── Provided material

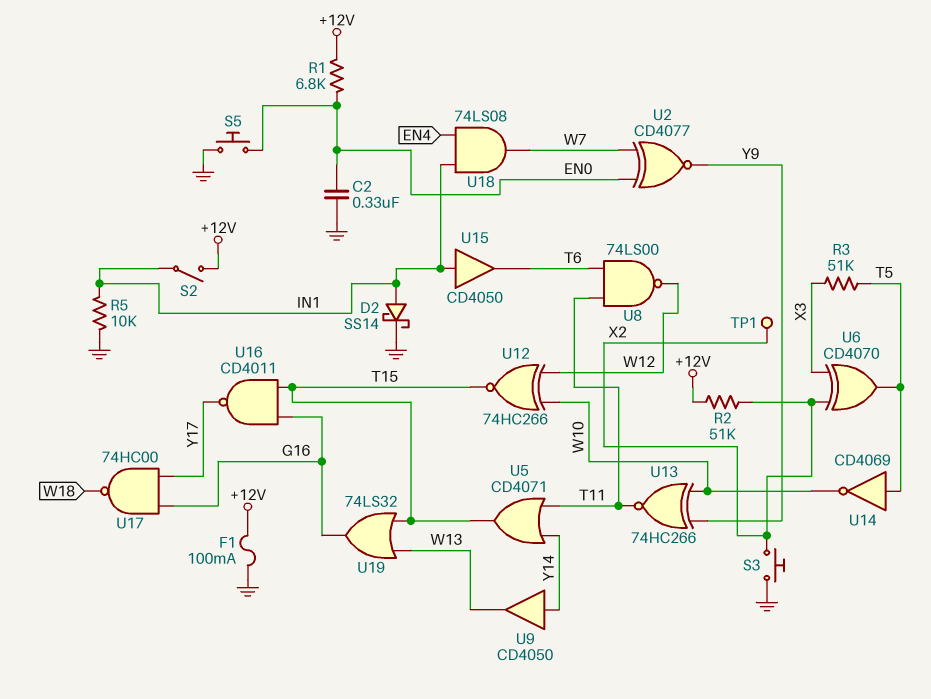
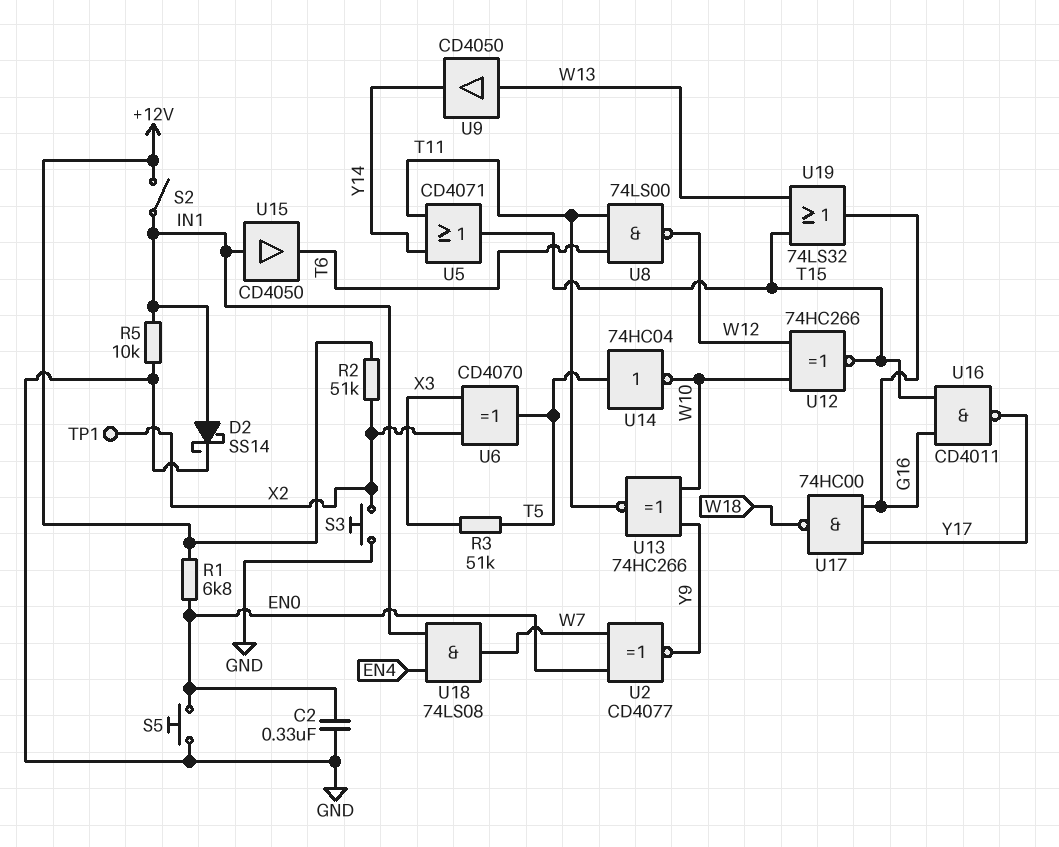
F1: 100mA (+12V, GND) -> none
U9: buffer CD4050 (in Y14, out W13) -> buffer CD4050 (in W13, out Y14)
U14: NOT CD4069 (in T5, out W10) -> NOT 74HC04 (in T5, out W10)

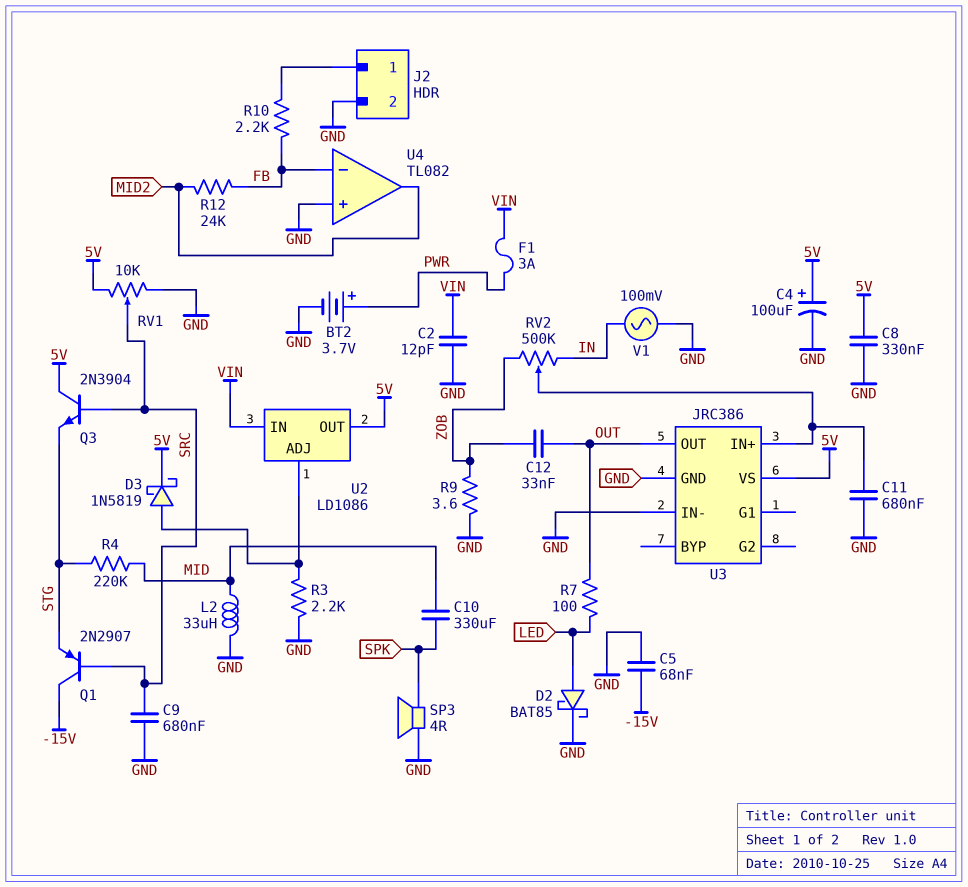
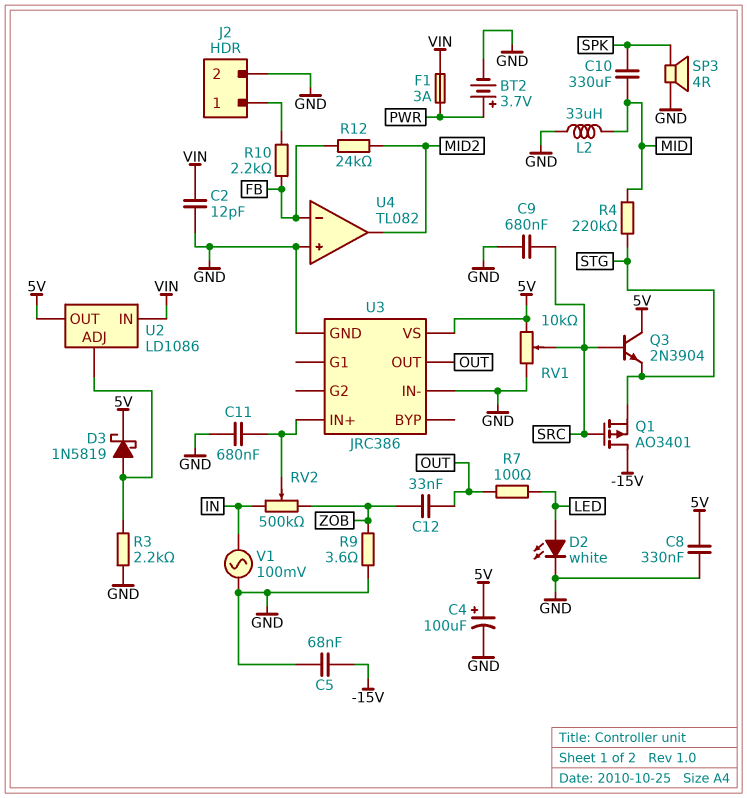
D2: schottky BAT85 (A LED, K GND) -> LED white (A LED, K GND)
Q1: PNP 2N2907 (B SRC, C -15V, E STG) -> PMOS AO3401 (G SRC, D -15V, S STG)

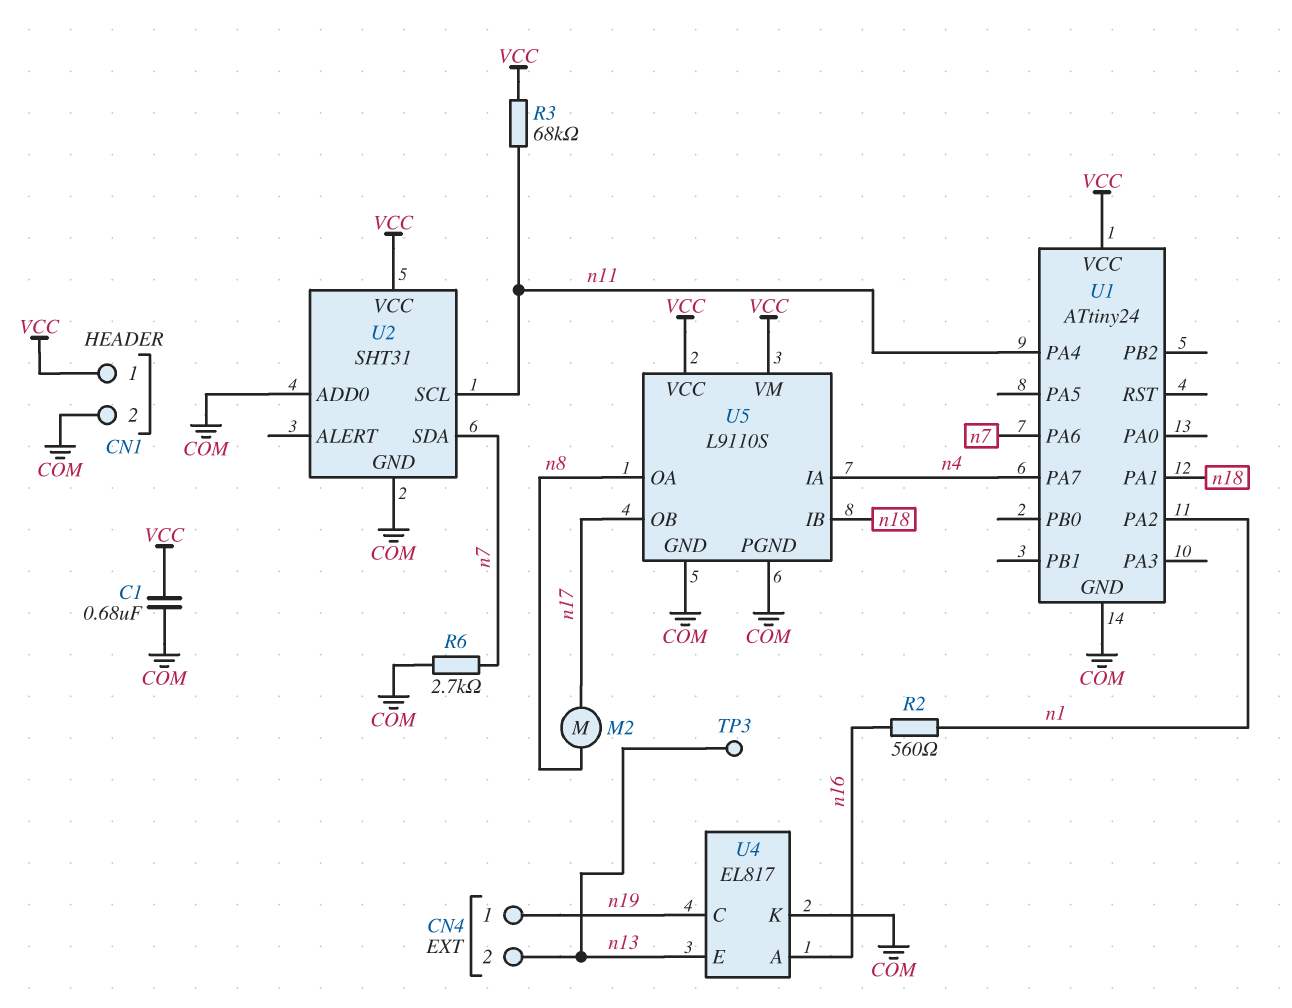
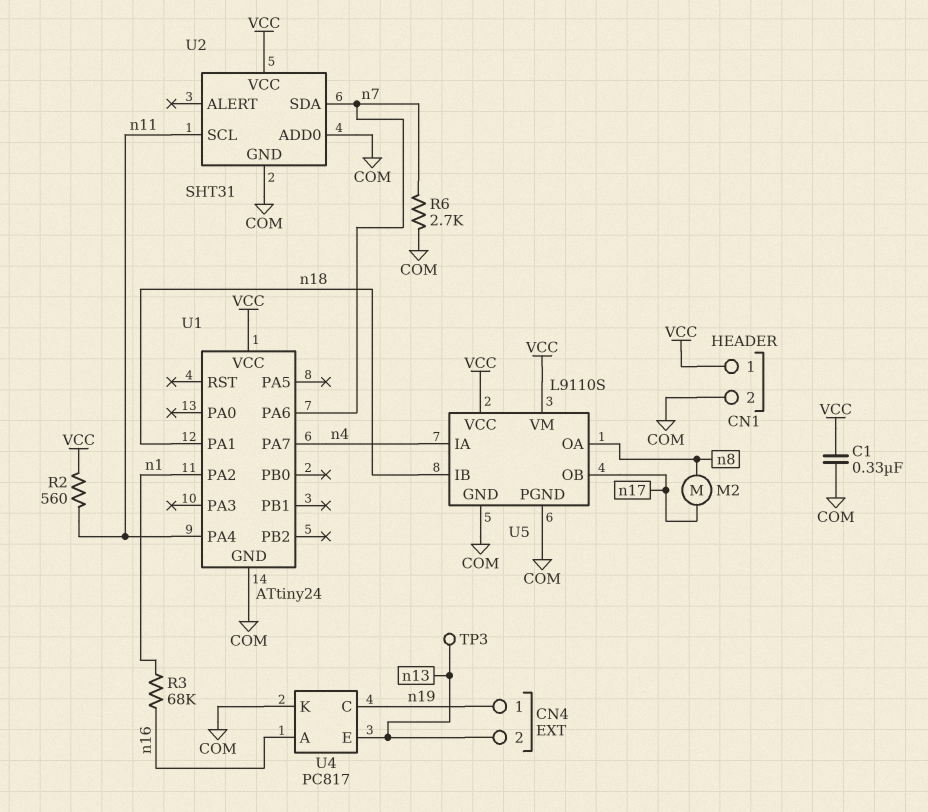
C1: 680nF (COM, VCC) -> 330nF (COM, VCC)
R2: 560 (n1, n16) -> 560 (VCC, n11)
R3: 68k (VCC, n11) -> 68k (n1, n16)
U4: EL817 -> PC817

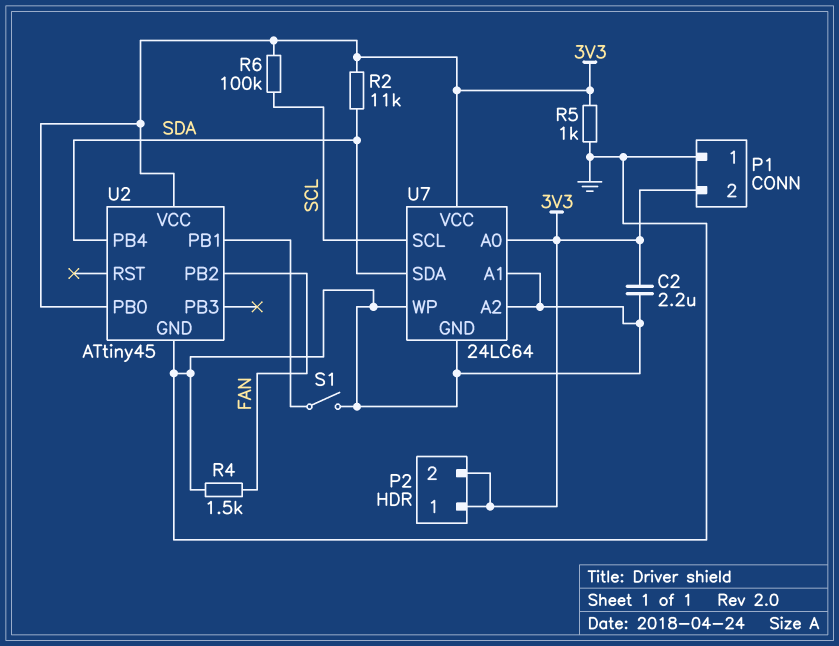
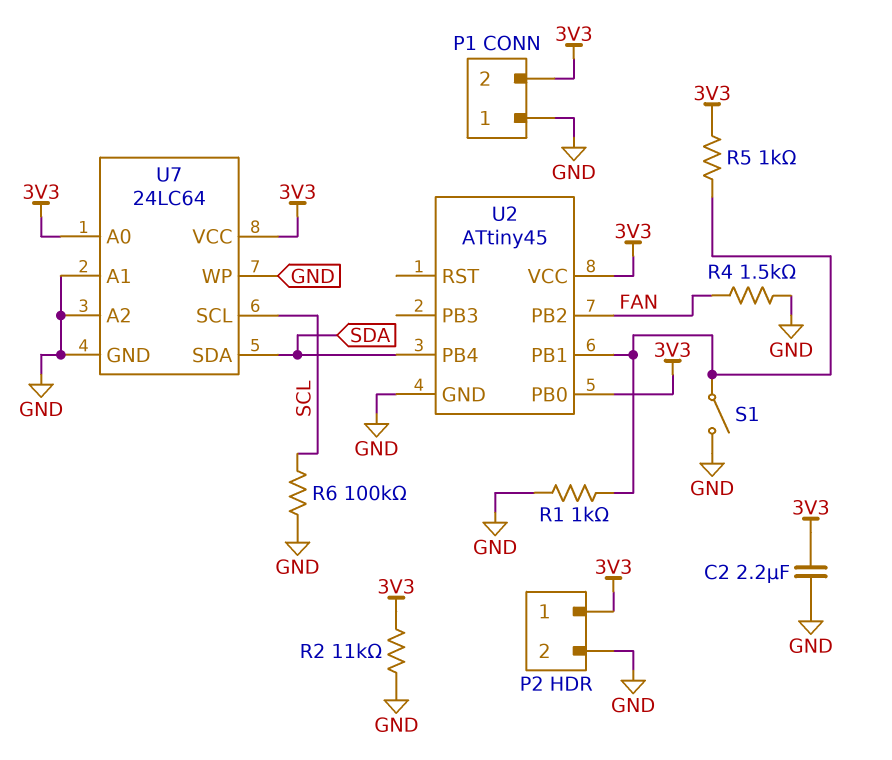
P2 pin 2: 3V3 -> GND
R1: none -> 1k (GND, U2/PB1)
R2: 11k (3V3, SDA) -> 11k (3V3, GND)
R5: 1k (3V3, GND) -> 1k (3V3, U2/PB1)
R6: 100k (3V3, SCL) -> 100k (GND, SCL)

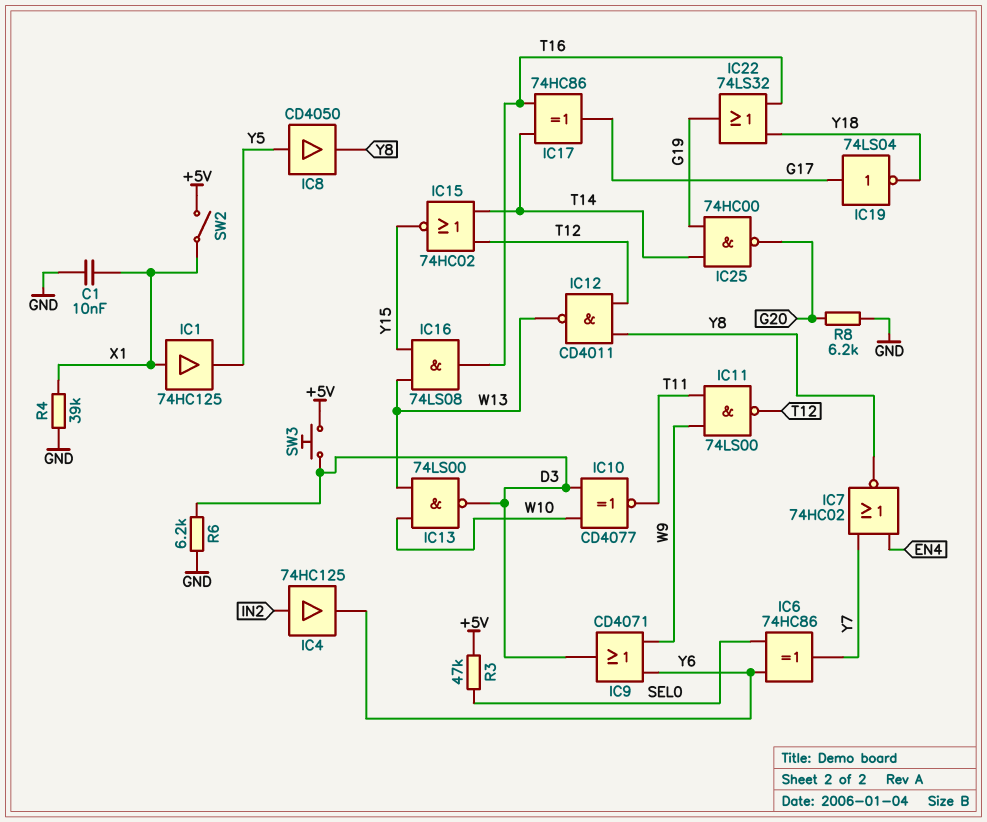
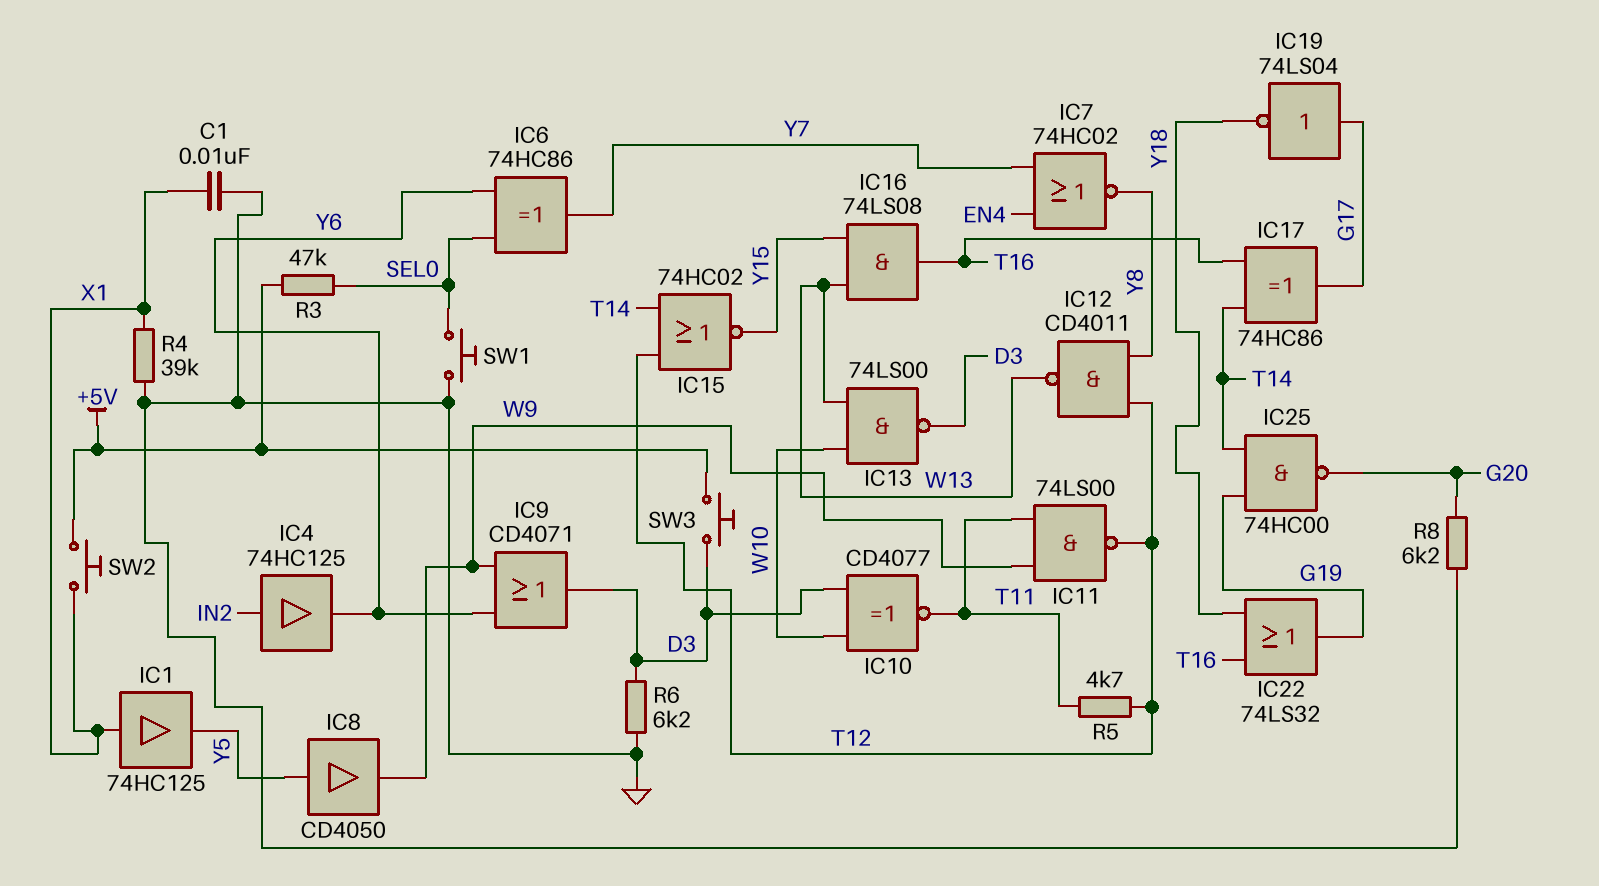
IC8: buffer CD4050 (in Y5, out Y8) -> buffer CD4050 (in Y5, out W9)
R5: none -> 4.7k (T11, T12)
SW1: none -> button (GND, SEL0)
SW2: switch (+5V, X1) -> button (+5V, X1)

────

Instructions to follow: Copy, from the lines above, each one that holds "none".

Exercise solution:
F1: 100mA (+12V, GND) -> none
R1: none -> 1k (GND, U2/PB1)
R5: none -> 4.7k (T11, T12)
SW1: none -> button (GND, SEL0)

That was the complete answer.